(Records from a collection)
:::
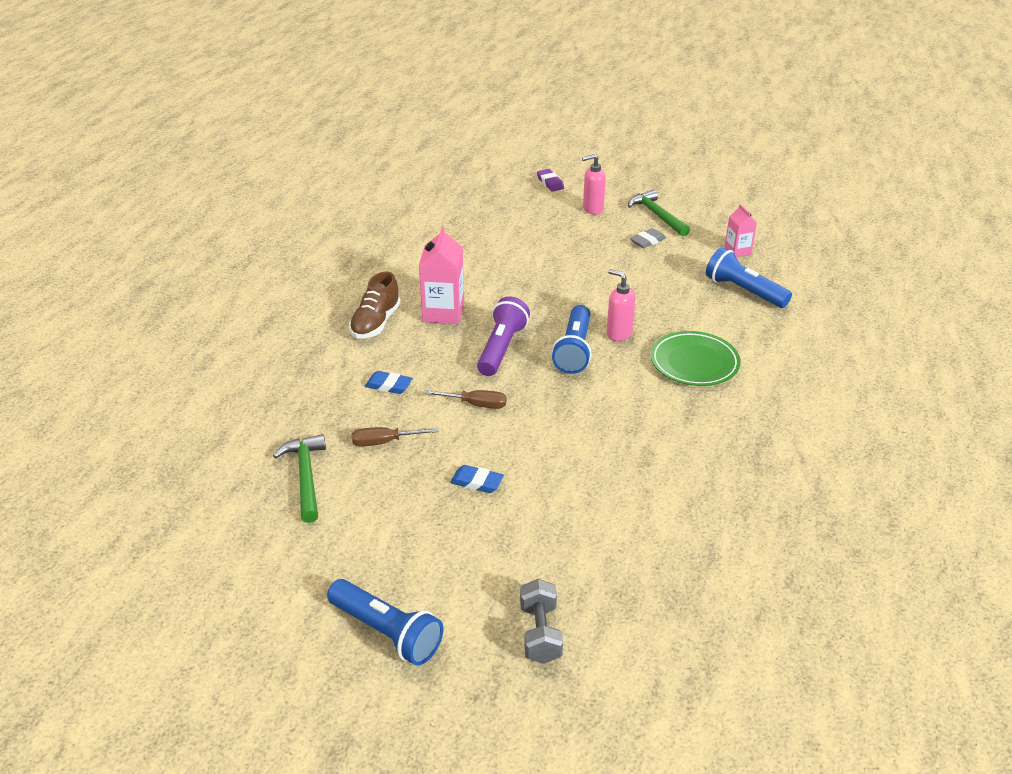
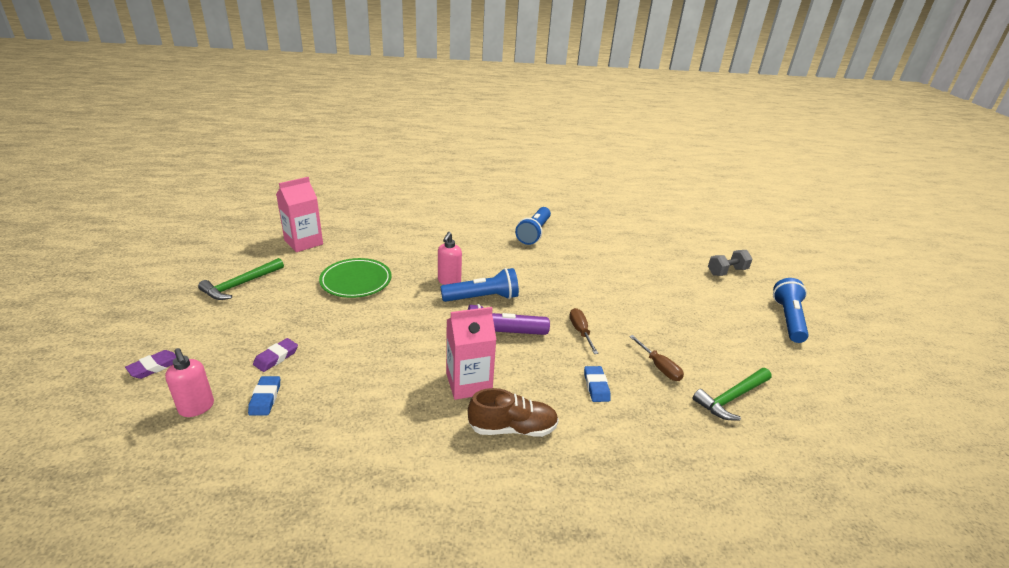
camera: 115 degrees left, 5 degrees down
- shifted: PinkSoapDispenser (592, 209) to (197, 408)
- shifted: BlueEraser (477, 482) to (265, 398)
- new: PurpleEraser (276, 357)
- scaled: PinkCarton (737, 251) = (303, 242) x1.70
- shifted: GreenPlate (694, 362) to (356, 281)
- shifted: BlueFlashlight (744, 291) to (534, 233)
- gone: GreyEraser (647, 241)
:::
EXERCISE INSTRUCTIONS = From the line containing "- new: PurpleEraser (276, 357)" to the last line above, repeat every line exactly and nothing else.

OUTPUT OF THE EXERCISE =
- new: PurpleEraser (276, 357)
- scaled: PinkCarton (737, 251) = (303, 242) x1.70
- shifted: GreenPlate (694, 362) to (356, 281)
- shifted: BlueFlashlight (744, 291) to (534, 233)
- gone: GreyEraser (647, 241)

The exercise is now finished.